## To do
Will you extract the entries word for word? Images should not appear in the copy.

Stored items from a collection
* * * * * * * * *

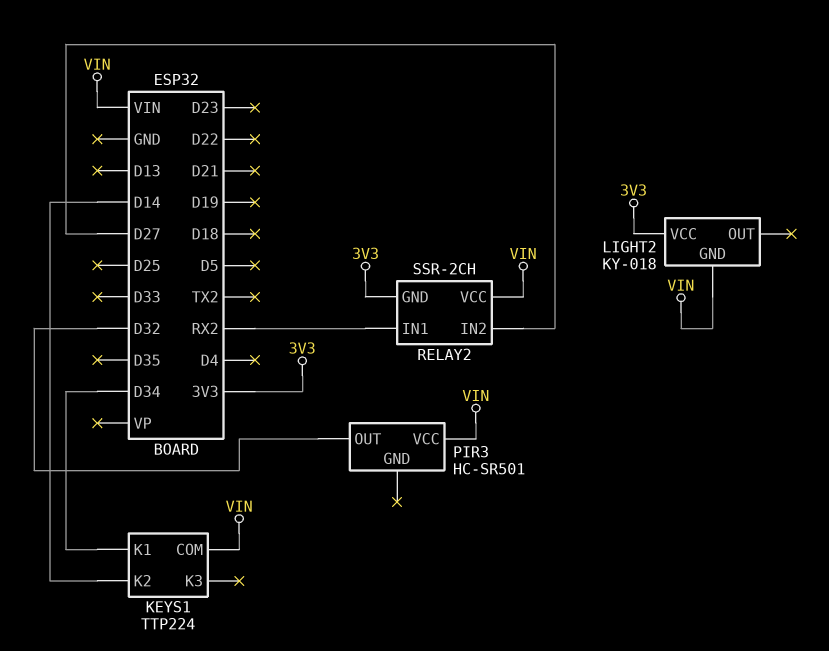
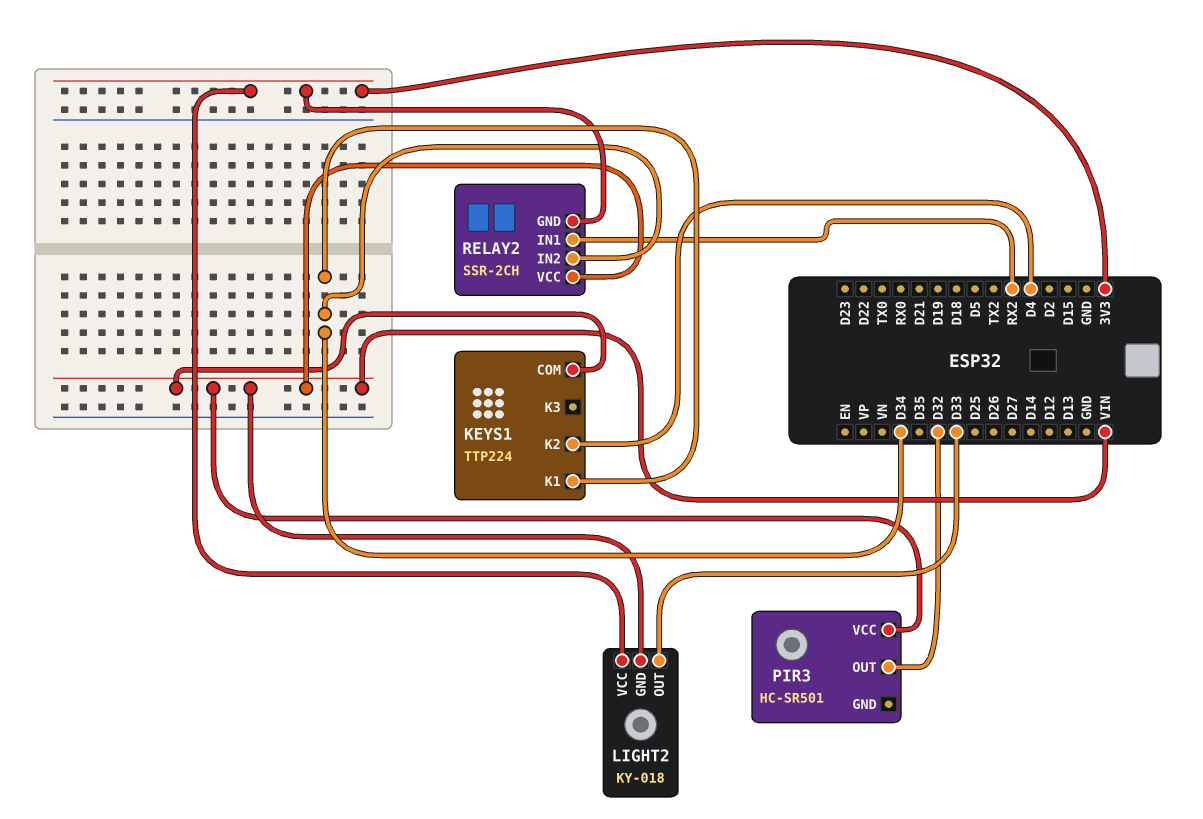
KEYS1 pin K2: D14 -> D4
LIGHT2 pin OUT: none -> D33
RELAY2 pin IN2: D27 -> D34

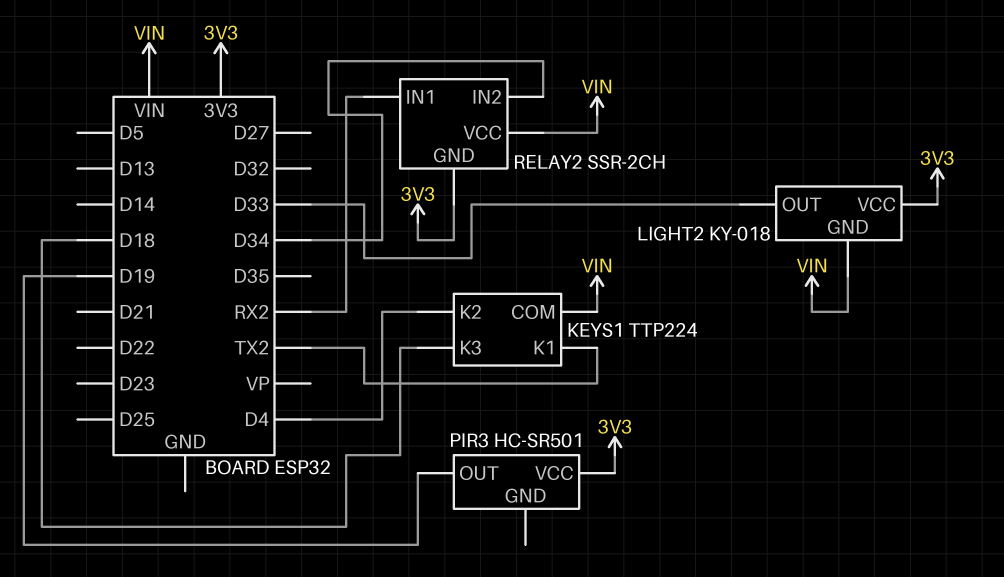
KEYS1 pin K1: D34 -> TX2
KEYS1 pin K3: none -> D18
PIR3 pin OUT: D32 -> D19
PIR3 pin VCC: VIN -> 3V3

* * * * * * * * *

## Output of the exercise
KEYS1 pin K2: D14 -> D4
LIGHT2 pin OUT: none -> D33
RELAY2 pin IN2: D27 -> D34

KEYS1 pin K1: D34 -> TX2
KEYS1 pin K3: none -> D18
PIR3 pin OUT: D32 -> D19
PIR3 pin VCC: VIN -> 3V3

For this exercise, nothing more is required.